[Scene change data]
•••

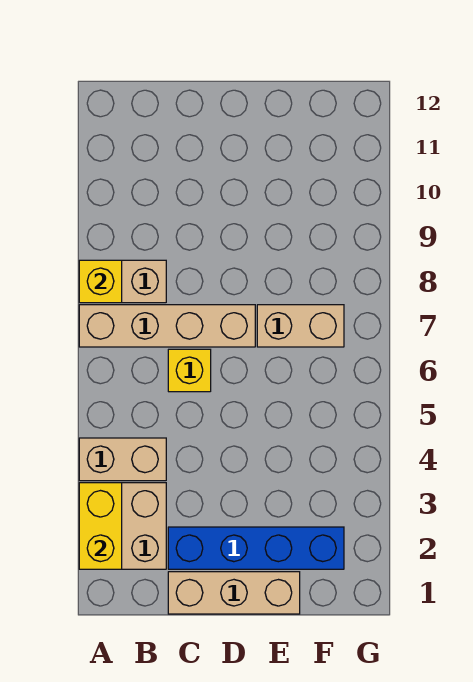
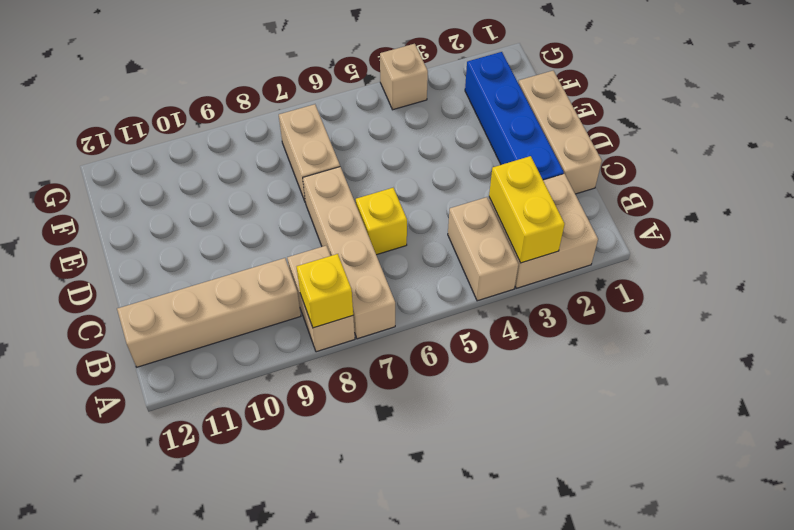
yellow brick A2:A3 level 2 -> yellow brick A3:B3 level 2
none -> tan brick B9:B12 level 1
none -> tan brick G4 level 1

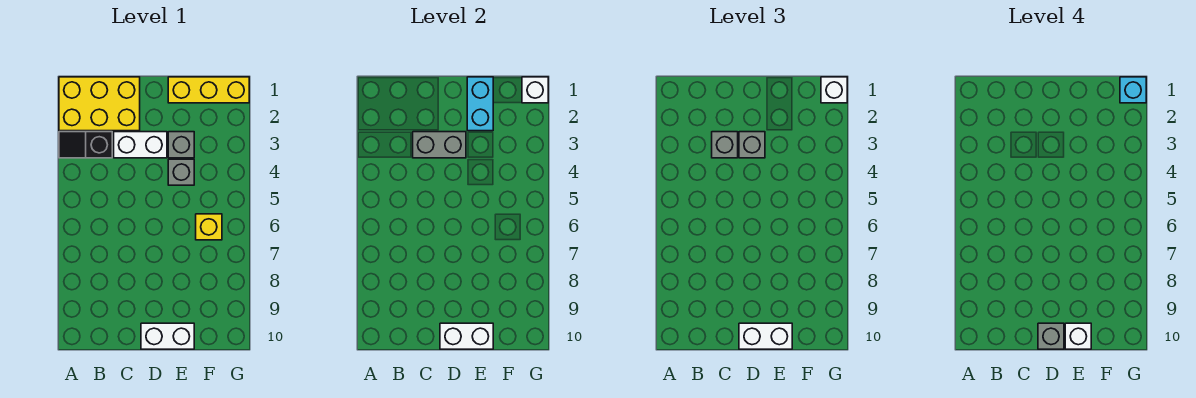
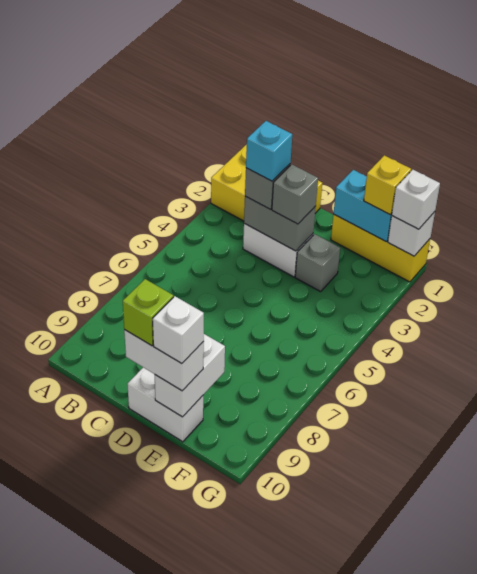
black slope A3:B3 level 1 top B -> none
white brick D10:E10 level 2 -> white brick E9:E10 level 2
grey brick D10 level 4 -> lime brick D10 level 4
cyan brick E1:E2 level 2 -> cyan brick E1:F1 level 2
grey brick E4 level 1 -> none
yellow brick F6 level 1 -> yellow brick F1 level 3
cyan brick G1 level 4 -> cyan brick C3 level 4

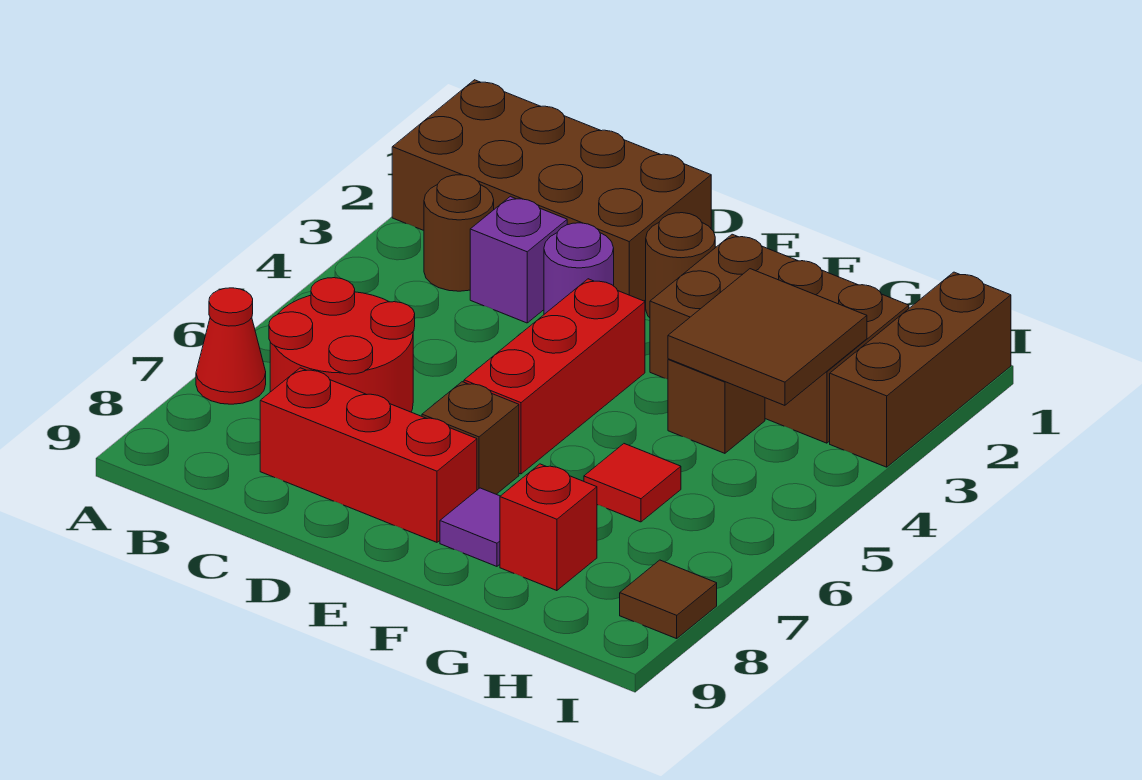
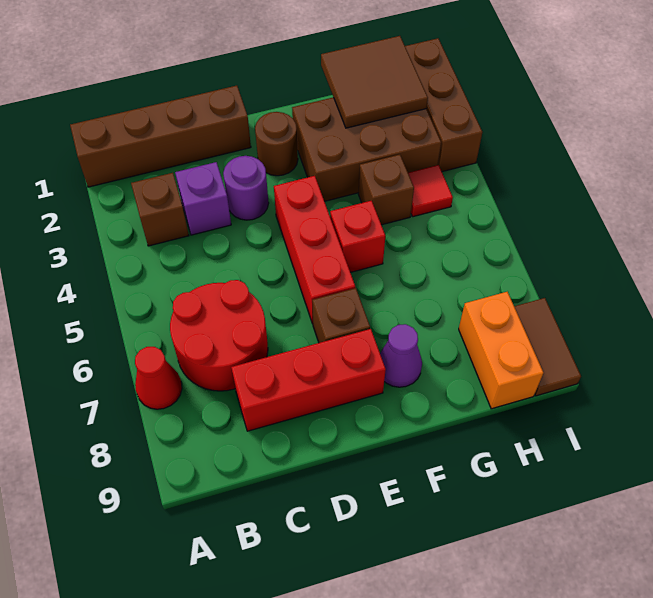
brown brick A1:D2 level 1 -> brown brick A1:D1 level 1
brown round brick B3 level 1 -> brown brick B3 level 1
purple tile F8 level 1 -> purple cone F8 level 1
brown tile G3:H4 level 2 -> brown tile G1:H2 level 2
red tile G6 level 1 -> red tile H4 level 1
red brick G8 level 1 -> red brick F5 level 1
none -> orange brick H8:H9 level 1
brown tile I8 level 1 -> brown tile I8:I9 level 1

•••

PROBLEM STATEMENT
Wherever the word "grey" occurs in the data, copy that whole line.

WRITTEN ANSWER
grey brick D10 level 4 -> lime brick D10 level 4
grey brick E4 level 1 -> none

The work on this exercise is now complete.